Data extract ->
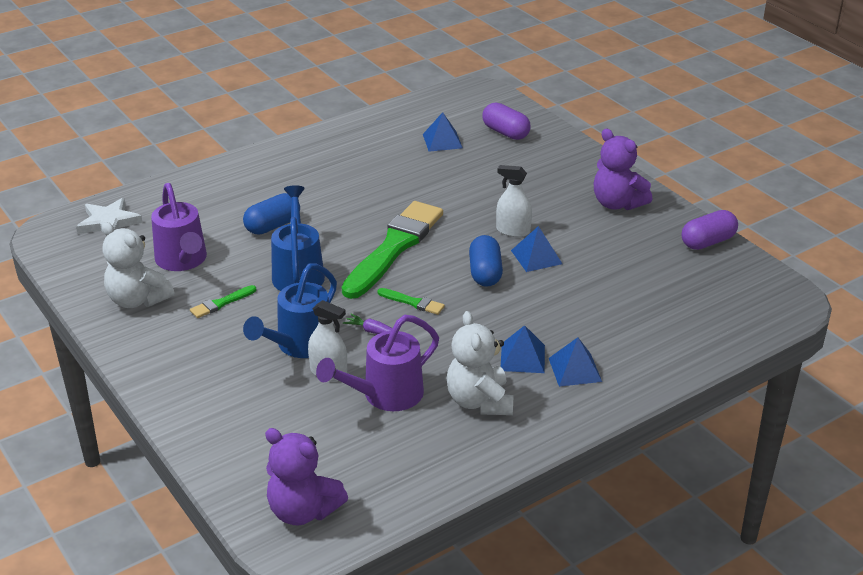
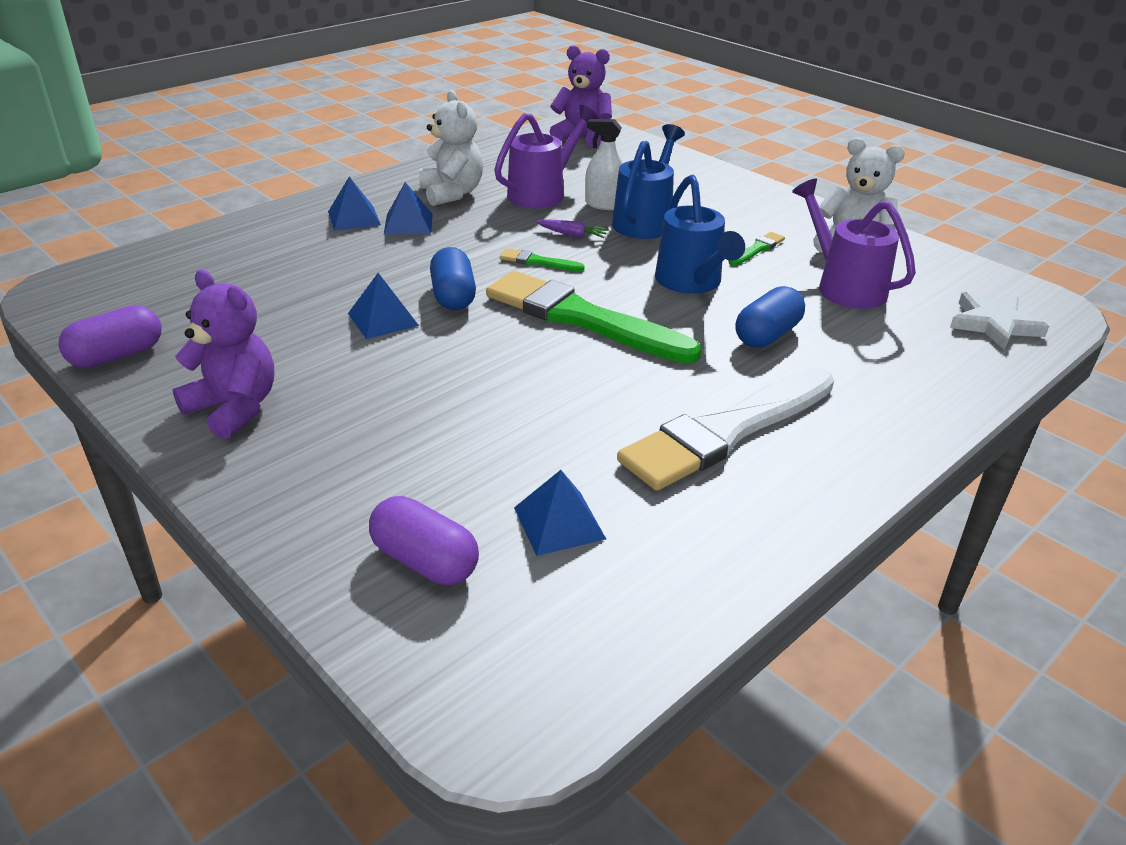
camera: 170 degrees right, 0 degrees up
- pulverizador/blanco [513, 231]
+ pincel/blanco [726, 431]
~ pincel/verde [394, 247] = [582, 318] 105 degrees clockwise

Problem description ->
In the listing above, find the line containing "pincel/blanco [726, 431]", then reproduce it and each line after it through the end, exactly and with nothing added.

Expected answer ->
+ pincel/blanco [726, 431]
~ pincel/verde [394, 247] = [582, 318] 105 degrees clockwise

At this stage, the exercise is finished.